[Data items]
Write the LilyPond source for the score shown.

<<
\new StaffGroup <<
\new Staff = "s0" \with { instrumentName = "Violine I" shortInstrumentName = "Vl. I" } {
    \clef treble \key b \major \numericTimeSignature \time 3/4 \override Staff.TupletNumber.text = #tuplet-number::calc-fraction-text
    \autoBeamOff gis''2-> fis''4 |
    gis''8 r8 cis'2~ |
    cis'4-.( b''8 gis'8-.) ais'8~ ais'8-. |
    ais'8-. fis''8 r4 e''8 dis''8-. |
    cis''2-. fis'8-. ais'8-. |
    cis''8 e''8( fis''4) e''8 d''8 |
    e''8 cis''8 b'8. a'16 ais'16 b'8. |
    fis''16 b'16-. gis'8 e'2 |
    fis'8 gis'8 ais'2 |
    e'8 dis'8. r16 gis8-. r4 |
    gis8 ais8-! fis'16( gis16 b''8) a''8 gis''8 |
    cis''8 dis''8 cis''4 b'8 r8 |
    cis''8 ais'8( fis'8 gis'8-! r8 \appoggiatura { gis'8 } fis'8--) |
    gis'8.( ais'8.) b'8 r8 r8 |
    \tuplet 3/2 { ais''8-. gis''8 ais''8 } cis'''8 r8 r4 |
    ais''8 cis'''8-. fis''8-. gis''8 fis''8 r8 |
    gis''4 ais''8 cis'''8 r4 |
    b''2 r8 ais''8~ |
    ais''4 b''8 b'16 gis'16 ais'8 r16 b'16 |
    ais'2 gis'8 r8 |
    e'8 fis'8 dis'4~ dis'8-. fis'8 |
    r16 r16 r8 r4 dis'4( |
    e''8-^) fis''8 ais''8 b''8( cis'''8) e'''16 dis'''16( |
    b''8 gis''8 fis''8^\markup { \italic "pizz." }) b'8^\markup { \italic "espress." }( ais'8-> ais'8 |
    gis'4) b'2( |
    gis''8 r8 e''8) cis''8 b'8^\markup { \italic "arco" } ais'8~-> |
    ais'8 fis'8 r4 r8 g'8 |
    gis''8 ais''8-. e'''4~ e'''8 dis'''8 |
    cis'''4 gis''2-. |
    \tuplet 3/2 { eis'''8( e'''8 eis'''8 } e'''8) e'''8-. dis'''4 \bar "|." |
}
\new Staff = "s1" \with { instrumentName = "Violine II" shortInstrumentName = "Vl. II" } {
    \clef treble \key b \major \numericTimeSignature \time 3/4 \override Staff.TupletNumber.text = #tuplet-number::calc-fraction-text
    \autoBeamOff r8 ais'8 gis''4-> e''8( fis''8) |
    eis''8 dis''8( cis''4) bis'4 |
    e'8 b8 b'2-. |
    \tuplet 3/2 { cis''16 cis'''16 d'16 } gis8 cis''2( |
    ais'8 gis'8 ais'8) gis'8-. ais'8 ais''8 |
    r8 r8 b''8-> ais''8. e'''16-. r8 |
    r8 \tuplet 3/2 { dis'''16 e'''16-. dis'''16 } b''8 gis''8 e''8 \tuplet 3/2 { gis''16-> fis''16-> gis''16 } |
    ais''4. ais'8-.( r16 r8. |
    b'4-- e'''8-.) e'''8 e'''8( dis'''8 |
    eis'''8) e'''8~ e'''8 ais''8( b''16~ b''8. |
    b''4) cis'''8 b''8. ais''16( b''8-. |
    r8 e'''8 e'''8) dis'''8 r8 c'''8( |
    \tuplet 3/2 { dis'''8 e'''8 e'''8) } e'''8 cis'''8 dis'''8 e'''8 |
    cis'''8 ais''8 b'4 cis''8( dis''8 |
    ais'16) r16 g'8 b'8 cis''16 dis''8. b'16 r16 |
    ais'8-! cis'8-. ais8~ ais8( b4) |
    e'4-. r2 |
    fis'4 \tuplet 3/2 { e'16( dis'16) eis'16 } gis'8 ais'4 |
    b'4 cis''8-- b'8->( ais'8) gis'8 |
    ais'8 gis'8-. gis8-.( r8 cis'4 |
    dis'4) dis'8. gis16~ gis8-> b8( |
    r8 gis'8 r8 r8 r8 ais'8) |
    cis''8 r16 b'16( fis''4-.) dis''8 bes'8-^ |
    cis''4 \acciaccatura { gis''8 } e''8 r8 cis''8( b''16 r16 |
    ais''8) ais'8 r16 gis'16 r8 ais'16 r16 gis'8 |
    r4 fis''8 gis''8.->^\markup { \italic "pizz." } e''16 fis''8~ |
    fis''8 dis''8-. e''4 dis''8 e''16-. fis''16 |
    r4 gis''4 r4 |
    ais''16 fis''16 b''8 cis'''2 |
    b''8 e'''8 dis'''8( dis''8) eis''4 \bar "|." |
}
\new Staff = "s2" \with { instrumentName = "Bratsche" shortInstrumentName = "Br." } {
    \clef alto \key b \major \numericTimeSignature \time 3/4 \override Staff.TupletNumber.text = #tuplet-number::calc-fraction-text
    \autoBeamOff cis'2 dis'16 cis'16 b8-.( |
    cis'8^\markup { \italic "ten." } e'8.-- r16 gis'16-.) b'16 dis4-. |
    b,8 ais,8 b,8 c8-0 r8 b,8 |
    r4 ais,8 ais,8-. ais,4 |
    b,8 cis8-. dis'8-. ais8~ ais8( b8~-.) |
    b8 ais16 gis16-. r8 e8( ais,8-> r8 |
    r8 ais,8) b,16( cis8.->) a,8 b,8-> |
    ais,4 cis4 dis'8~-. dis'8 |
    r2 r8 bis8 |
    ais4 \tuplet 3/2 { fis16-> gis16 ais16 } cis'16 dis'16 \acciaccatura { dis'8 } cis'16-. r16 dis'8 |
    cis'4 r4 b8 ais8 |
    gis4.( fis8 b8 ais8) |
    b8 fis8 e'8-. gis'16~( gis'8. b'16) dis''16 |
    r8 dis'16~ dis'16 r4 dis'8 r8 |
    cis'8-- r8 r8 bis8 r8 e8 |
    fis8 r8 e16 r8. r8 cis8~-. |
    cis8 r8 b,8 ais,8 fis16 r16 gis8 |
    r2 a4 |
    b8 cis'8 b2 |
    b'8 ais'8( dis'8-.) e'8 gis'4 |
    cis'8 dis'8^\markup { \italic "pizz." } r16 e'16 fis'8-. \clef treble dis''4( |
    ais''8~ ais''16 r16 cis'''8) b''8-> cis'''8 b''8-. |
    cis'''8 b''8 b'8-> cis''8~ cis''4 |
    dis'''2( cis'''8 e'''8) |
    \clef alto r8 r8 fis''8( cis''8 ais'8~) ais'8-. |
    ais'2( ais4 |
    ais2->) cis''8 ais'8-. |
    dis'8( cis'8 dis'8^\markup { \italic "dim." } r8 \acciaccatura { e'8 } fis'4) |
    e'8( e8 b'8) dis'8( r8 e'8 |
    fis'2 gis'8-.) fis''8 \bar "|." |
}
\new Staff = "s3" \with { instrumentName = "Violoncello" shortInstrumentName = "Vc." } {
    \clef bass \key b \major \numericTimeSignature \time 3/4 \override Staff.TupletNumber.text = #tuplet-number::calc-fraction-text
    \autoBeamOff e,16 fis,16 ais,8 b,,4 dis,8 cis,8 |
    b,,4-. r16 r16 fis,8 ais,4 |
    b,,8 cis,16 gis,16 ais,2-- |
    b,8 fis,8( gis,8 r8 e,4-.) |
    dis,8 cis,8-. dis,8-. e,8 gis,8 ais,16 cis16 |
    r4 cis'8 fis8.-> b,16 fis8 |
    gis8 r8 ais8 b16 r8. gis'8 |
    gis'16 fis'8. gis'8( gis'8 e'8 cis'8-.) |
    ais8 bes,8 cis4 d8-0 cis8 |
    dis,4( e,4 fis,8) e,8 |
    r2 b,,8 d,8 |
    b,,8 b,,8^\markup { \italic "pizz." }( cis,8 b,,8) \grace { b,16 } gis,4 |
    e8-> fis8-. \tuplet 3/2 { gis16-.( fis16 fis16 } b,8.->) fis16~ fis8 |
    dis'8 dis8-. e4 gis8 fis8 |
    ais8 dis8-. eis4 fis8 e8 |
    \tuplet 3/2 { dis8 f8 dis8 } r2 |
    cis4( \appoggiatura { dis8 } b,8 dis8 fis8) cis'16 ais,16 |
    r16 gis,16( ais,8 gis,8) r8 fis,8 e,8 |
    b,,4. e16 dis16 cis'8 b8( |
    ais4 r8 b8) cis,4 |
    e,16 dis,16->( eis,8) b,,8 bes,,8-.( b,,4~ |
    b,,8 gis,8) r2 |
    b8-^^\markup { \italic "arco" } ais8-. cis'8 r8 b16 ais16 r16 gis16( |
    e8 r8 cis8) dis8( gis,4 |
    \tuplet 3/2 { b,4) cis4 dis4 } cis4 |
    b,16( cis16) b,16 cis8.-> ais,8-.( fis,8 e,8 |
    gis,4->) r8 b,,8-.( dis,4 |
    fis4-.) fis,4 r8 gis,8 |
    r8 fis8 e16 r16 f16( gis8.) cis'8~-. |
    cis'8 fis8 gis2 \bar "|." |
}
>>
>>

» **WHAT IS EXPECTED**: Pick out each line in the entries above that contains the string "italic". Case matters.

» **ANSWER**:
    b''8 gis''8 fis''8^\markup { \italic "pizz." }) b'8^\markup { \italic "espress." }( ais'8-> ais'8 |
    gis''8 r8 e''8) cis''8 b'8^\markup { \italic "arco" } ais'8~-> |
    r4 fis''8 gis''8.->^\markup { \italic "pizz." } e''16 fis''8~ |
    cis'8^\markup { \italic "ten." } e'8.-- r16 gis'16-.) b'16 dis4-. |
    cis'8 dis'8^\markup { \italic "pizz." } r16 e'16 fis'8-. \clef treble dis''4( |
    dis'8( cis'8 dis'8^\markup { \italic "dim." } r8 \acciaccatura { e'8 } fis'4) |
    b,,8 b,,8^\markup { \italic "pizz." }( cis,8 b,,8) \grace { b,16 } gis,4 |
    b8-^^\markup { \italic "arco" } ais8-. cis'8 r8 b16 ais16 r16 gis16( |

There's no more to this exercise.